# Task details
Restate each line below word for word, skipping every picture.

[Records contained in a dataset]
★ ★ ★ ★

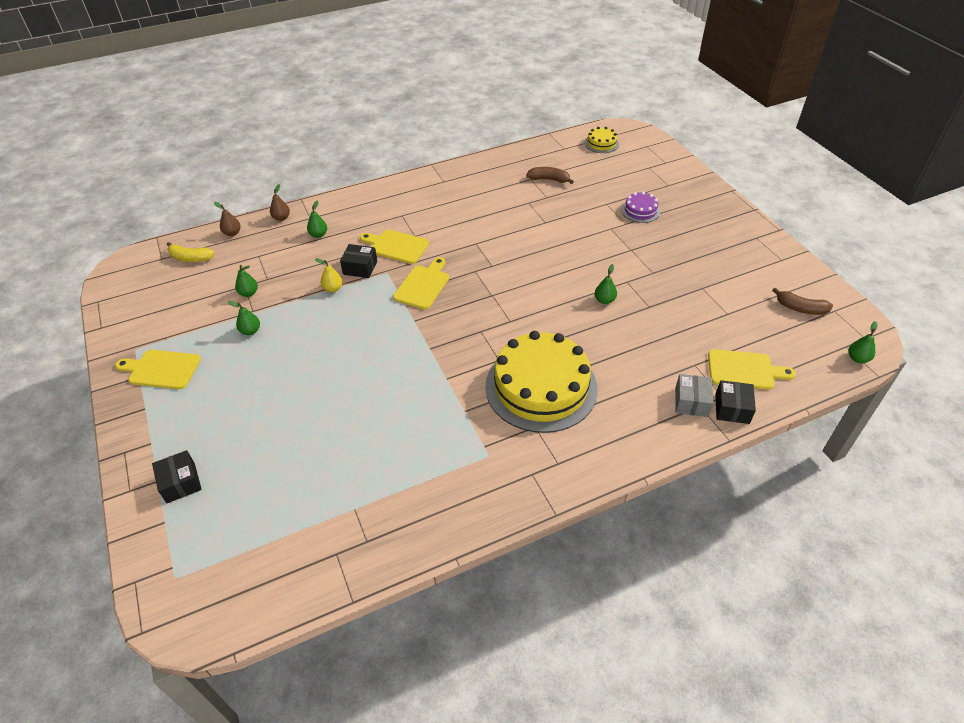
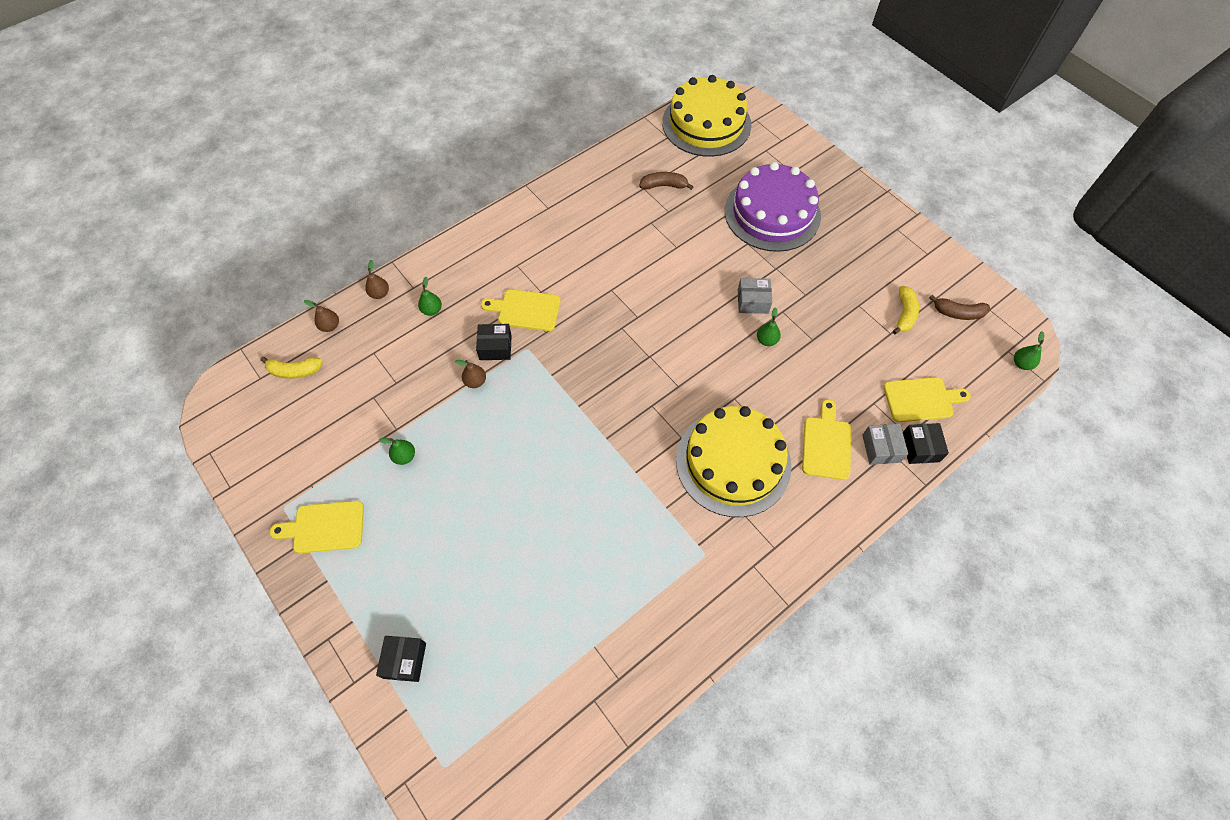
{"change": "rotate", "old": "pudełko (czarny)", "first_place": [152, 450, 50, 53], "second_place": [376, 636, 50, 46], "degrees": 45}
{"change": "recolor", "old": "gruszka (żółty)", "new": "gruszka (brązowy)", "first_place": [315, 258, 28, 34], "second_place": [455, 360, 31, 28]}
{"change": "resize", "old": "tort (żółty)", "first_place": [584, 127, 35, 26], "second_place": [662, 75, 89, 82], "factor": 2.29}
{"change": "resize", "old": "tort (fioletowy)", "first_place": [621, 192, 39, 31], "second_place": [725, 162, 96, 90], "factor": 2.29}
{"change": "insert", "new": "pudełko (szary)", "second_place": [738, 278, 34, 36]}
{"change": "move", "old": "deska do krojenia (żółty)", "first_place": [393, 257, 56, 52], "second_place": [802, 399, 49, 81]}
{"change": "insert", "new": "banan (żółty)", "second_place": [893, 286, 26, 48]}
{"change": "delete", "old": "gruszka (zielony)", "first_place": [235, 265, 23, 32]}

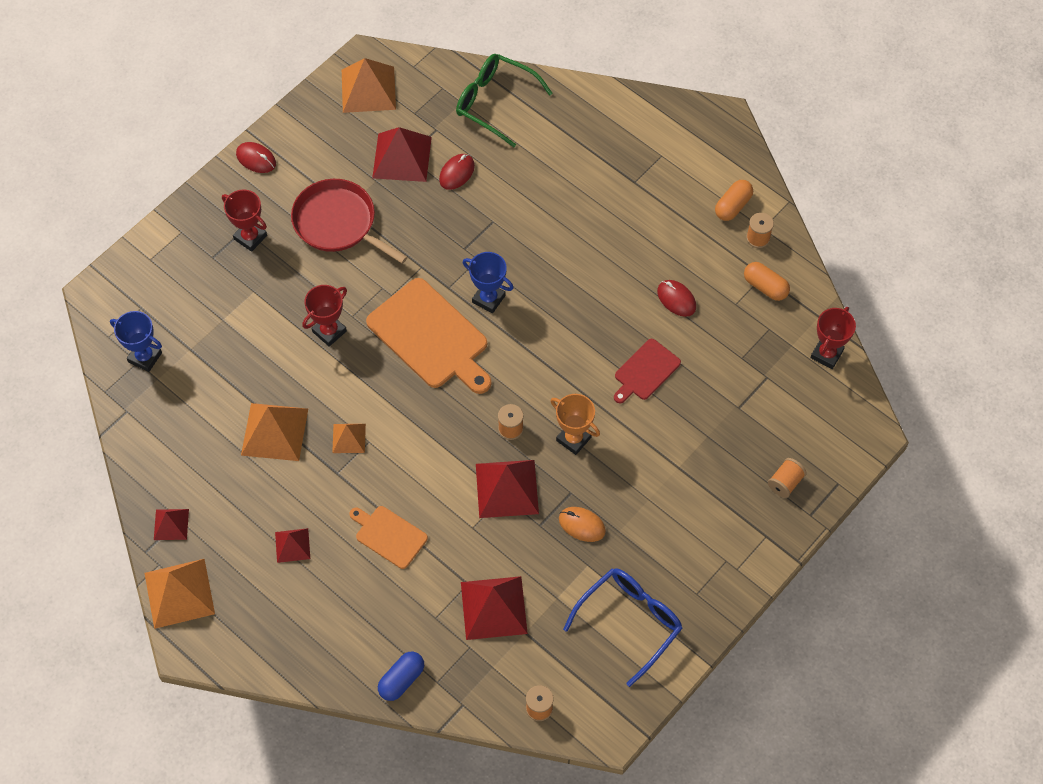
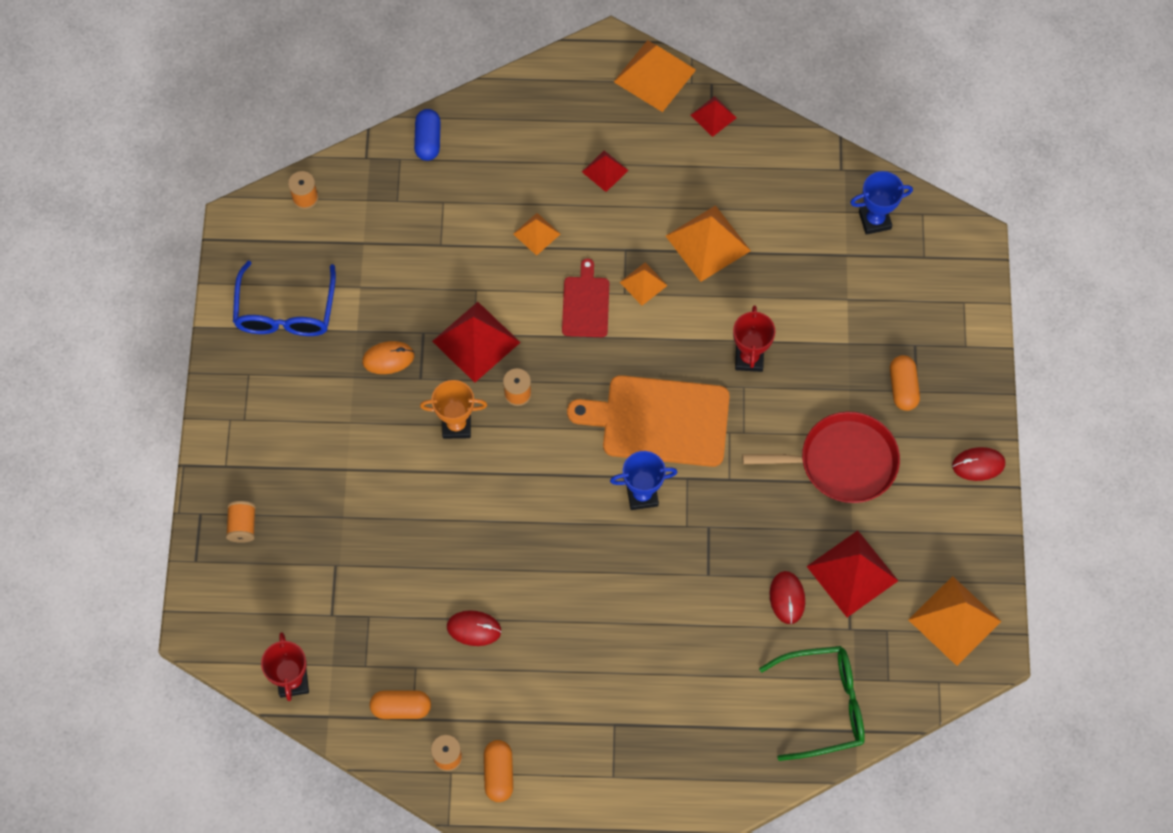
{"change": "replace", "old": "deska do krojenia (pomarańczowy)", "new": "piramida (pomarańczowy)", "first_place": [349, 506, 79, 63], "second_place": [513, 213, 47, 43]}
{"change": "move", "old": "deska do krojenia (czerwony)", "first_place": [614, 339, 67, 64], "second_place": [562, 258, 47, 79]}
{"change": "replace", "old": "puchar (czerwony)", "new": "kapsułka (pomarańczowy)", "first_place": [222, 189, 45, 63], "second_place": [890, 355, 30, 56]}
{"change": "delete", "old": "piramida (czerwony)", "first_place": [461, 576, 67, 64]}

★ ★ ★ ★

# Your response
{"change": "rotate", "old": "pudełko (czarny)", "first_place": [152, 450, 50, 53], "second_place": [376, 636, 50, 46], "degrees": 45}
{"change": "recolor", "old": "gruszka (żółty)", "new": "gruszka (brązowy)", "first_place": [315, 258, 28, 34], "second_place": [455, 360, 31, 28]}
{"change": "resize", "old": "tort (żółty)", "first_place": [584, 127, 35, 26], "second_place": [662, 75, 89, 82], "factor": 2.29}
{"change": "resize", "old": "tort (fioletowy)", "first_place": [621, 192, 39, 31], "second_place": [725, 162, 96, 90], "factor": 2.29}
{"change": "insert", "new": "pudełko (szary)", "second_place": [738, 278, 34, 36]}
{"change": "move", "old": "deska do krojenia (żółty)", "first_place": [393, 257, 56, 52], "second_place": [802, 399, 49, 81]}
{"change": "insert", "new": "banan (żółty)", "second_place": [893, 286, 26, 48]}
{"change": "delete", "old": "gruszka (zielony)", "first_place": [235, 265, 23, 32]}

{"change": "replace", "old": "deska do krojenia (pomarańczowy)", "new": "piramida (pomarańczowy)", "first_place": [349, 506, 79, 63], "second_place": [513, 213, 47, 43]}
{"change": "move", "old": "deska do krojenia (czerwony)", "first_place": [614, 339, 67, 64], "second_place": [562, 258, 47, 79]}
{"change": "replace", "old": "puchar (czerwony)", "new": "kapsułka (pomarańczowy)", "first_place": [222, 189, 45, 63], "second_place": [890, 355, 30, 56]}
{"change": "delete", "old": "piramida (czerwony)", "first_place": [461, 576, 67, 64]}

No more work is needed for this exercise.